Required action → Write back every entry exactly as it reads, with the pictures left behind.

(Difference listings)
....
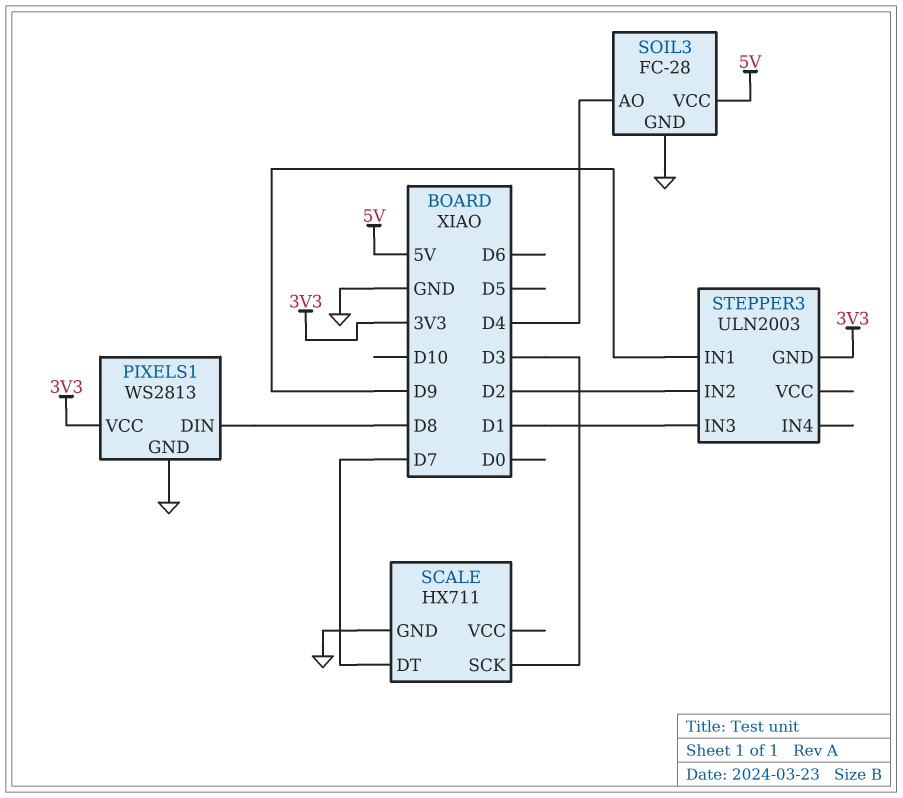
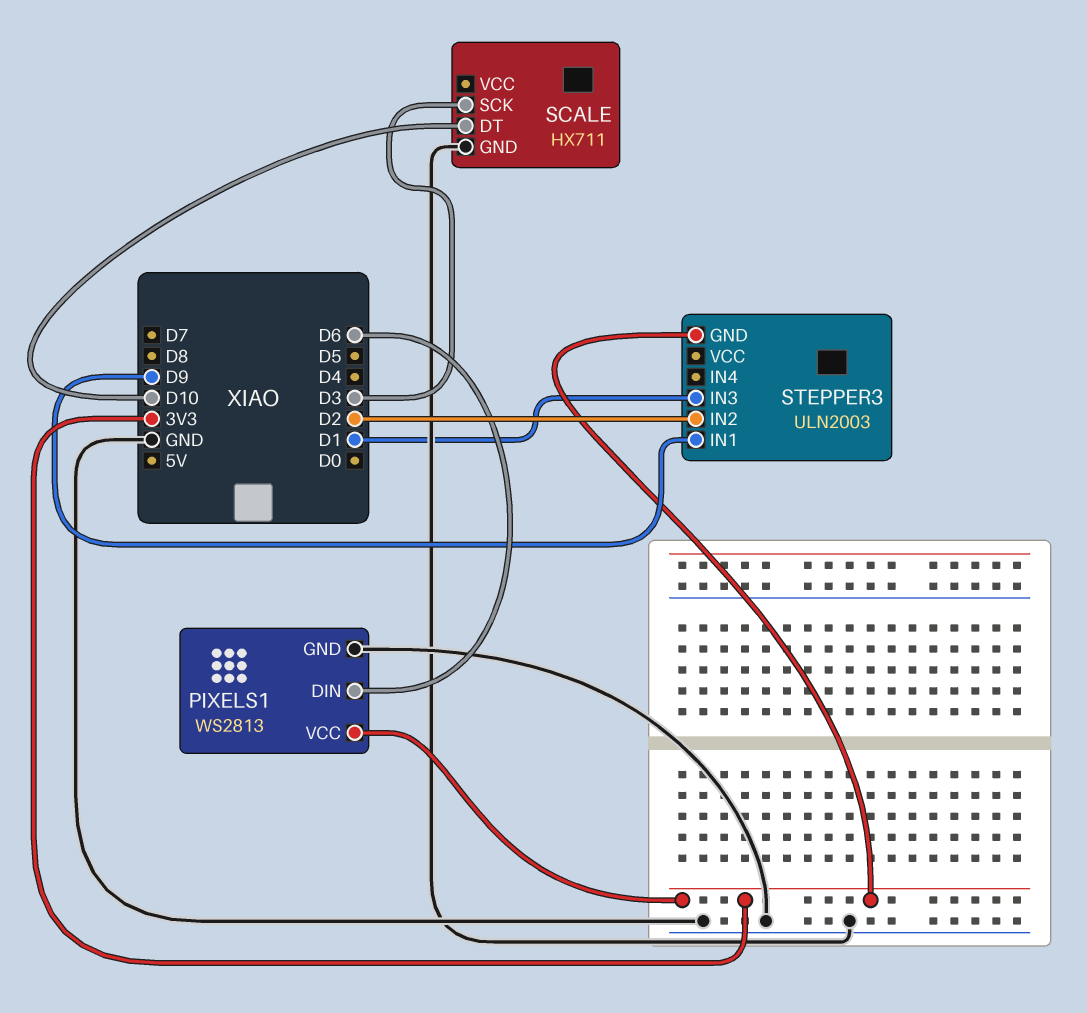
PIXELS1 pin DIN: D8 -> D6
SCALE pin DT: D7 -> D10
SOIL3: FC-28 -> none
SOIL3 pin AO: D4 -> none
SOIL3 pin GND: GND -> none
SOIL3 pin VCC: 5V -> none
....
Result of the task →
PIXELS1 pin DIN: D8 -> D6
SCALE pin DT: D7 -> D10
SOIL3: FC-28 -> none
SOIL3 pin AO: D4 -> none
SOIL3 pin GND: GND -> none
SOIL3 pin VCC: 5V -> none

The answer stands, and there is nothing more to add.